- **Task statement**
Provide again, from the entries below, every line from the one containing "D2: LED green" through the one containing "V3: AC 12V (COM, LINE) -> AC 12V (LINE, OUT)", exactly as written, and no other line.

- **Supplied material**

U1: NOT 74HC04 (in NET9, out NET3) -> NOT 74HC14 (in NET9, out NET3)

* * *

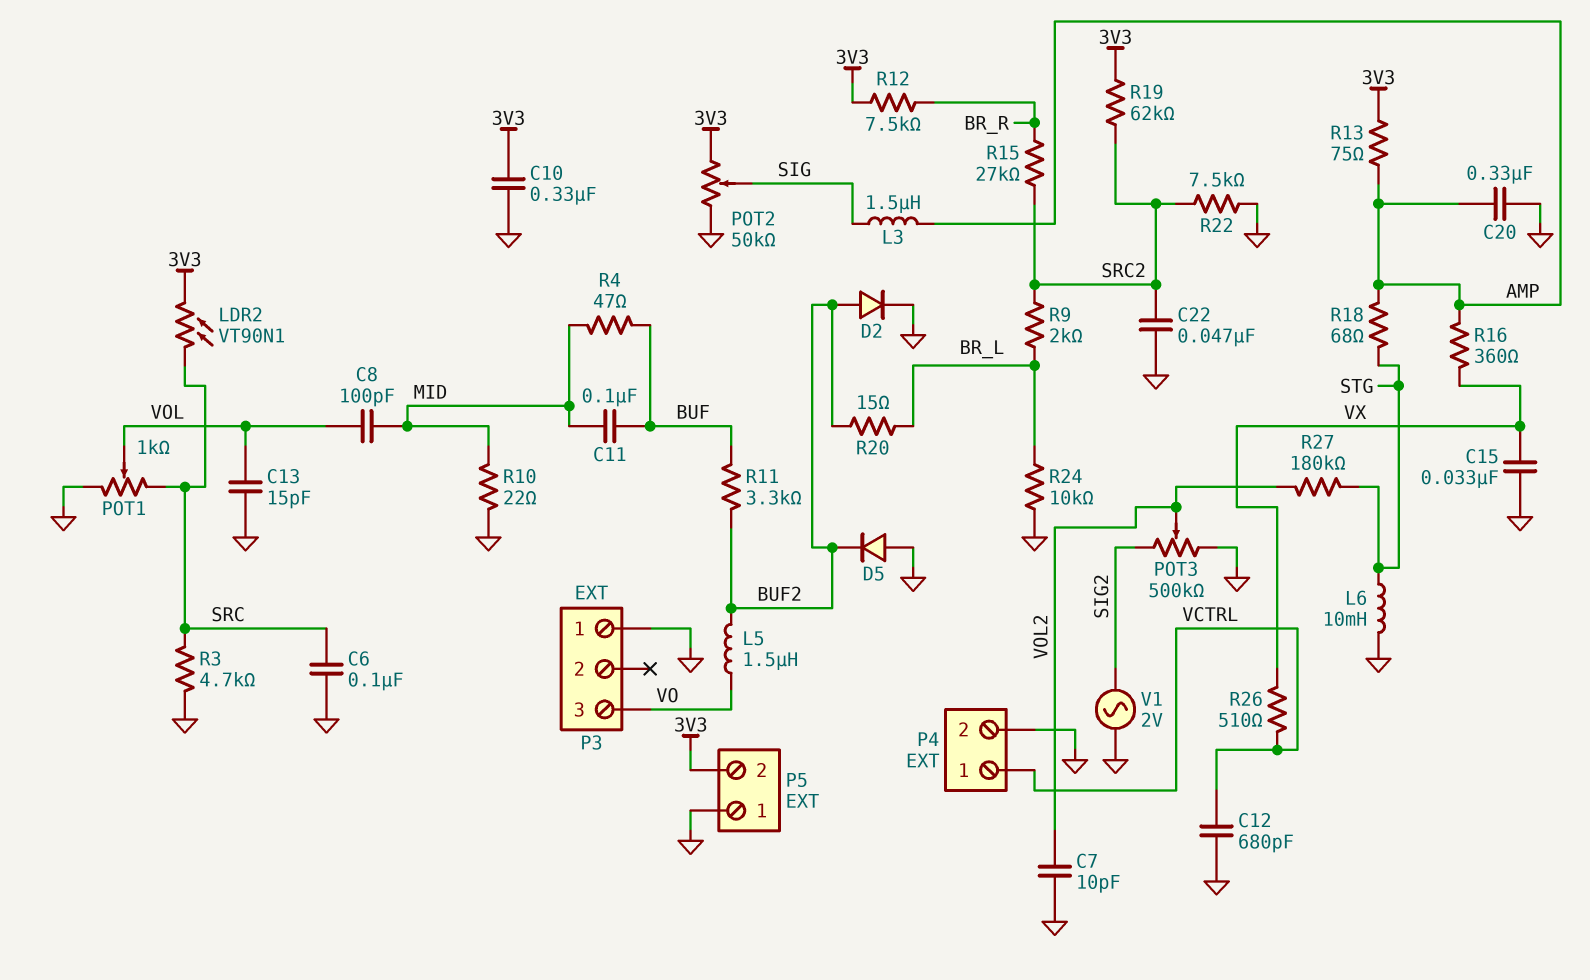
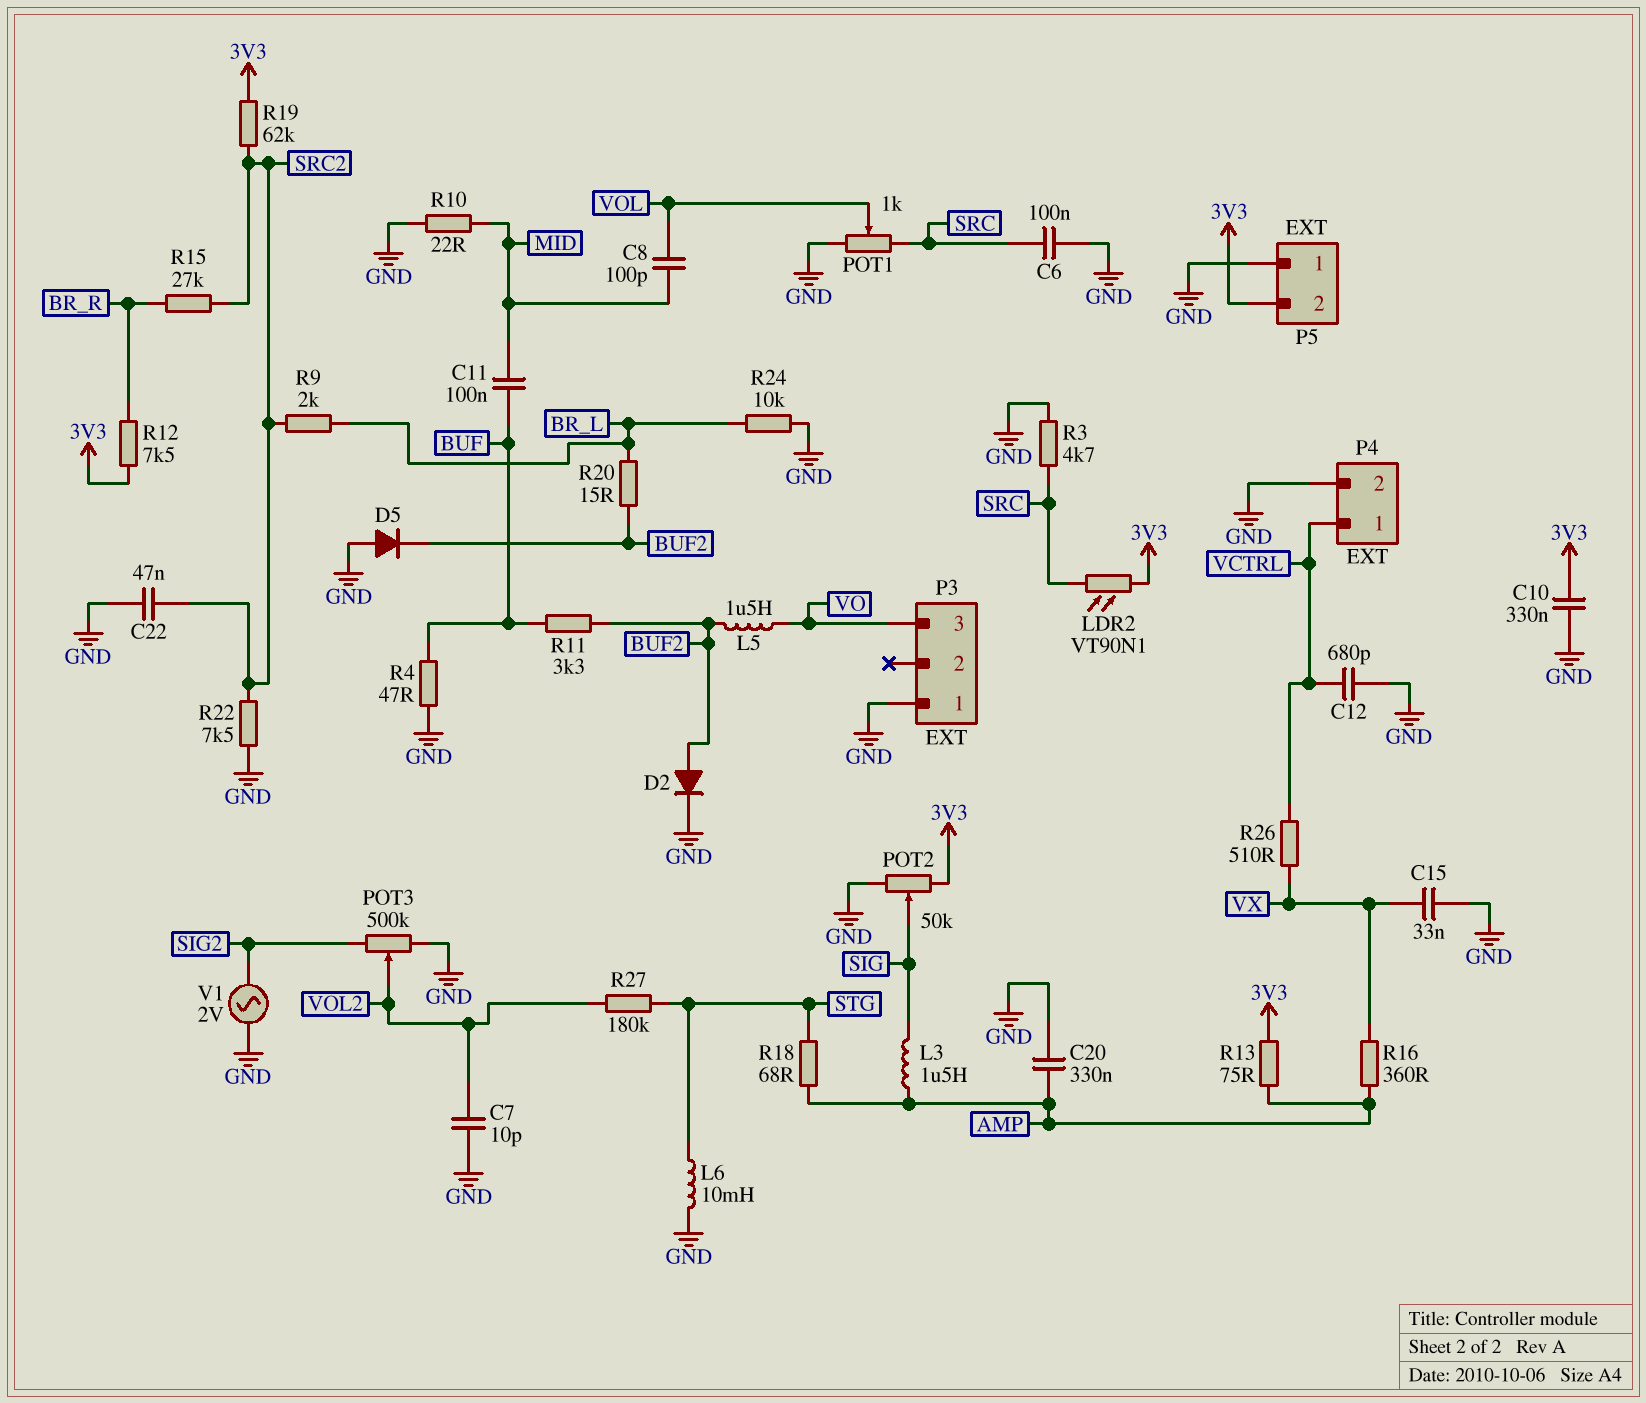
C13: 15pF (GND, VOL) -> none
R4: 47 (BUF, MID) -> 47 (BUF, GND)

...

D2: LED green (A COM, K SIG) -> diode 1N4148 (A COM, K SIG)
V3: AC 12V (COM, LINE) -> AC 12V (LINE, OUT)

- **Exercise response**
D2: LED green (A COM, K SIG) -> diode 1N4148 (A COM, K SIG)
V3: AC 12V (COM, LINE) -> AC 12V (LINE, OUT)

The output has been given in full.